▶ _DATASET EXTRACT_:
Start of Block
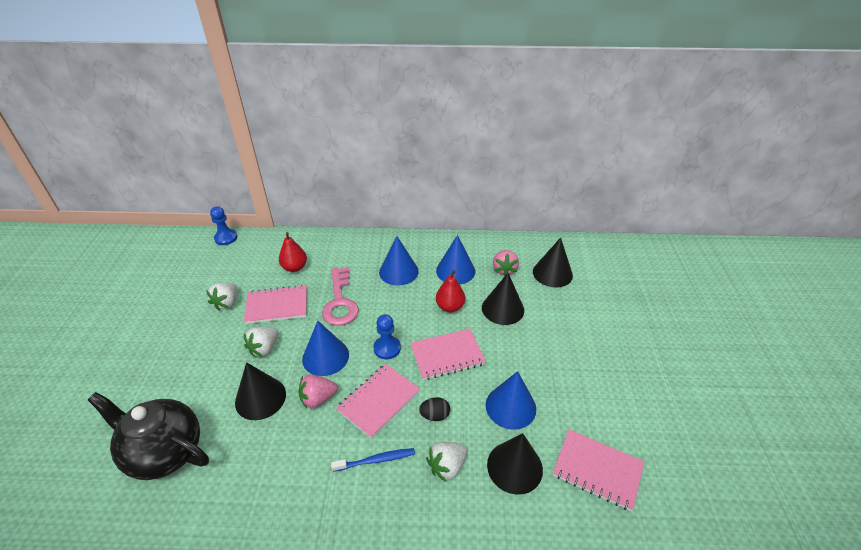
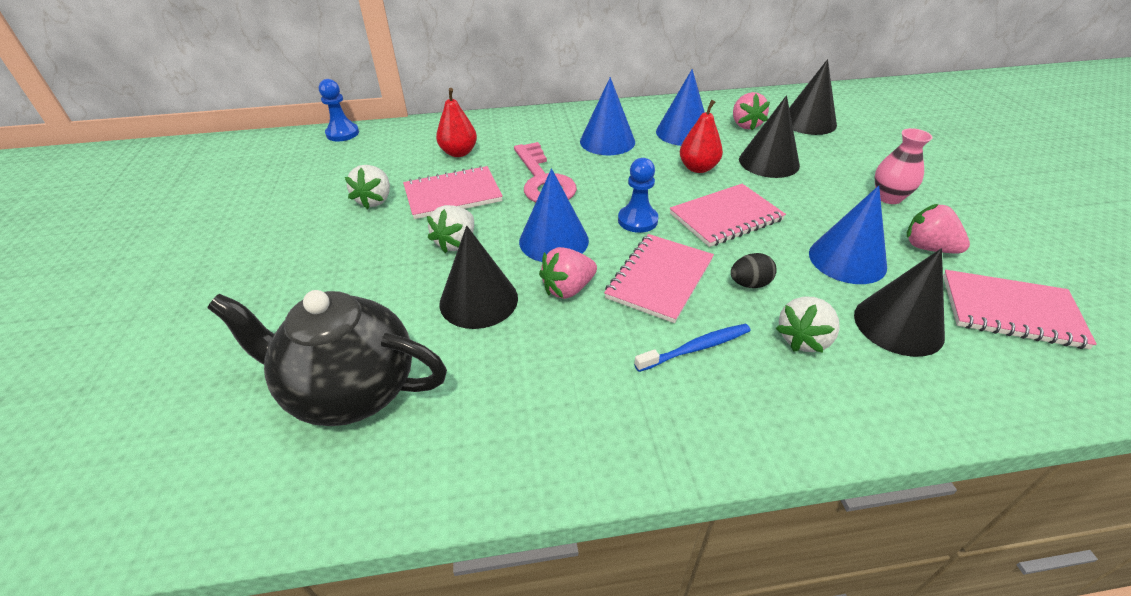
camera: 10 degrees left, 0 degrees up
(571, 356) = (888, 197): none -> pink vase
(572, 406) = (928, 247): none -> pink strawberry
End of Block
▶ _PROBLEM DESCRIPTION_:
Only the number is wanted: how many lines in the data include the string "pink"?

▶ _ANSWER AREA_:
2